* Directions for this task
Going through the entries, how many lines include the string "green"? Answer only with the number.
- Opening Delimiter -
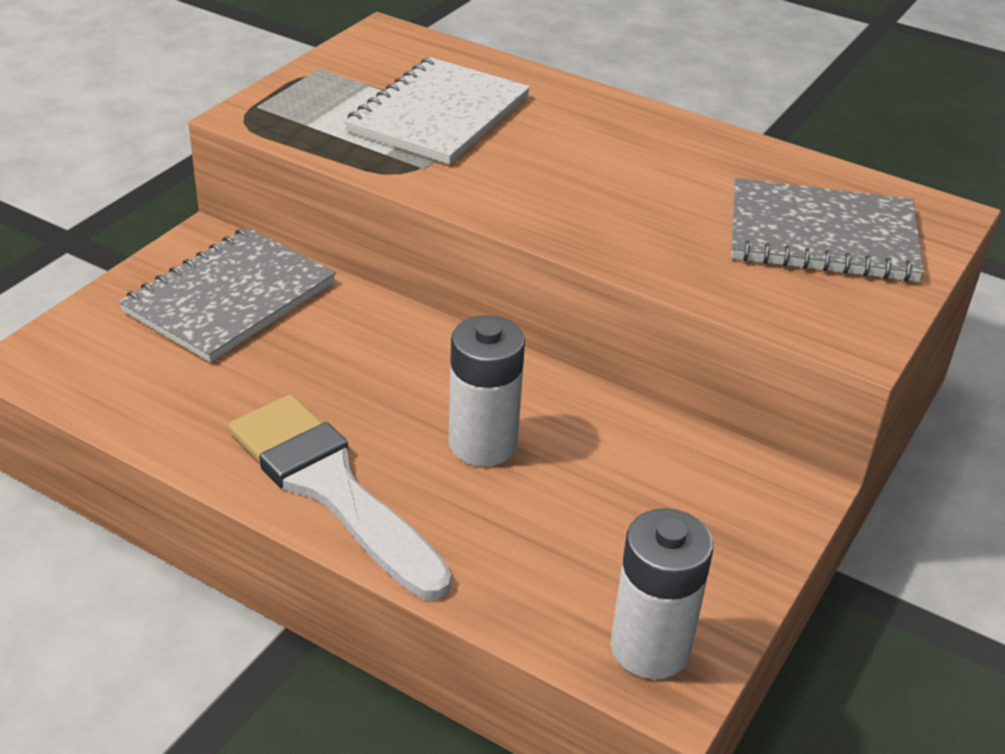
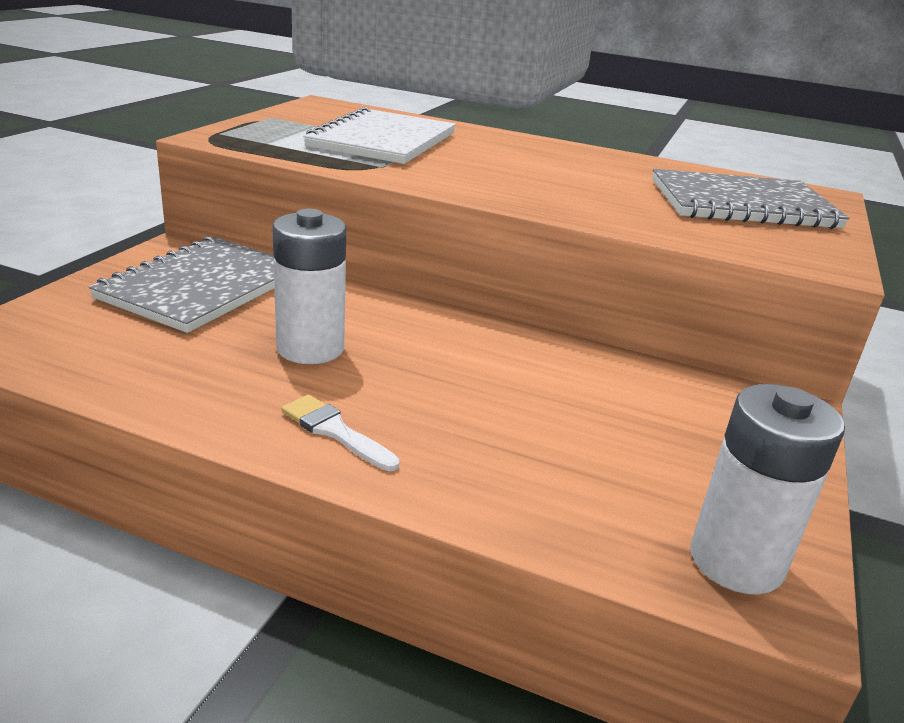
camera: 10 degrees left, 10 degrees down
white brush [229,395,452,600] -> white brush [282,394,400,471], size x0.43
white battery [449,316,525,466] -> white battery moved to [272,209,346,364]

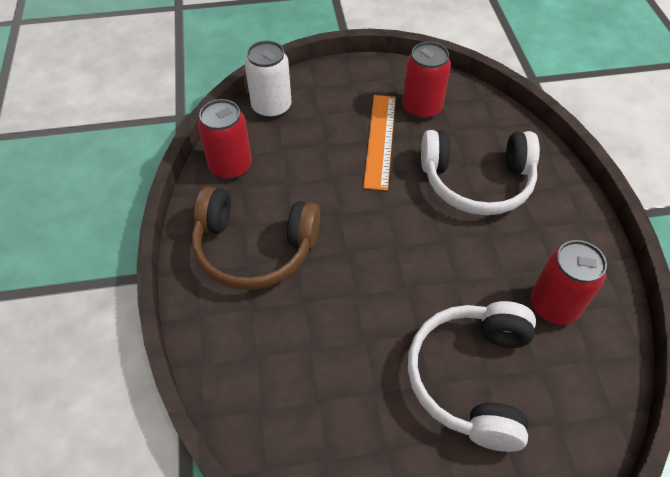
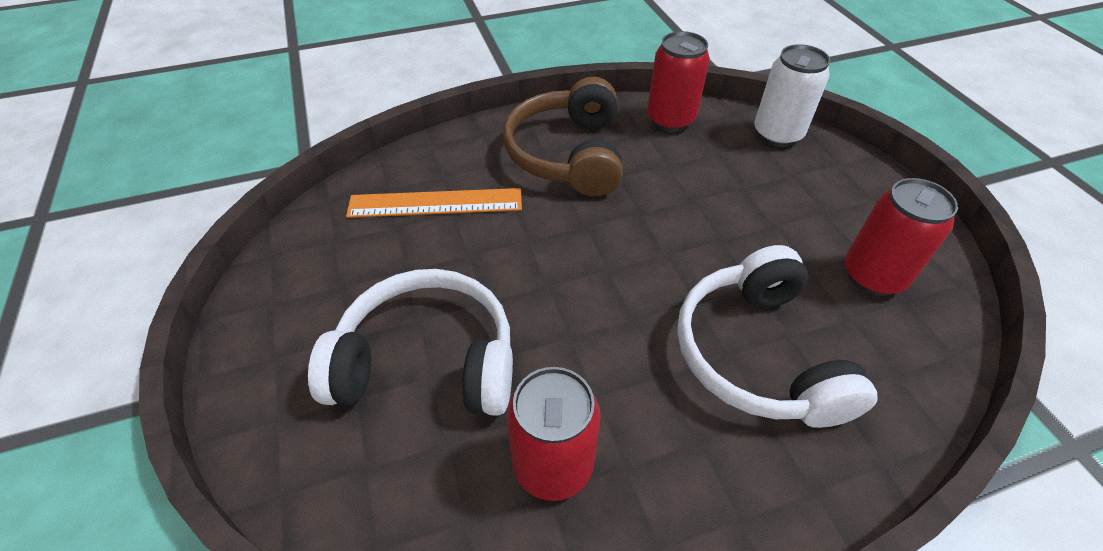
camera: 80 degrees right, 5 degrees down
orange ruler [363,95,396,191] -> orange ruler moved to [346,188,522,218]

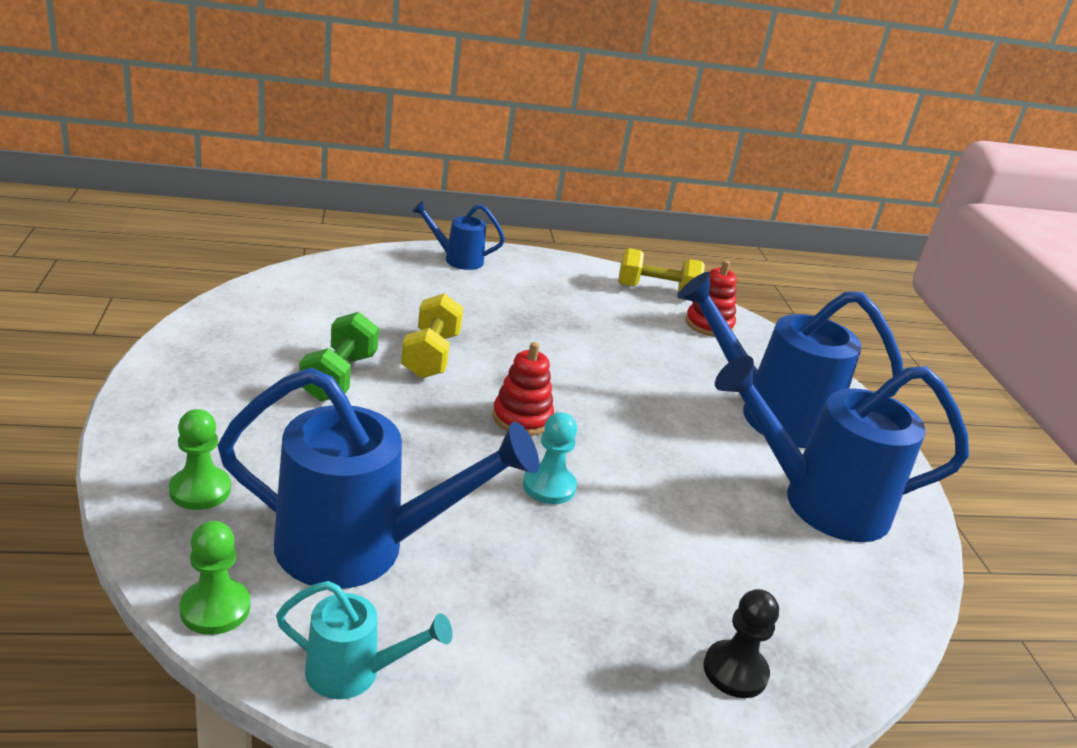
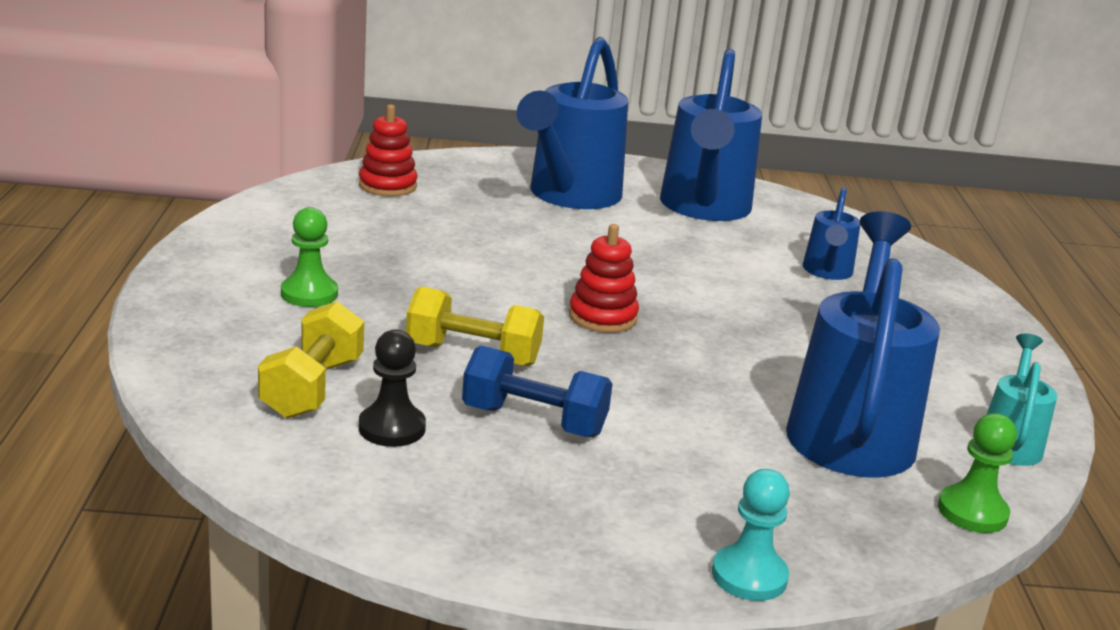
camera: 80 degrees left, 5 degrees down
green pawn [169,409,231,510] -> green pawn moved to [281,207,338,307]
green dumbbell [299,312,379,401] -> blue dumbbell [462,345,612,437]
blue watering can [412,201,505,270] -> blue watering can moved to [803,187,860,280]
turquoise pawn [523,412,577,504] -> turquoise pawn moved to [712,469,790,601]
yellow dumbbell [618,248,705,293] -> yellow dumbbell moved to [258,301,364,419]
black pawn [703,589,779,698] -> black pawn moved to [359,329,426,447]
- Closing Delimiter -
* Answer below
2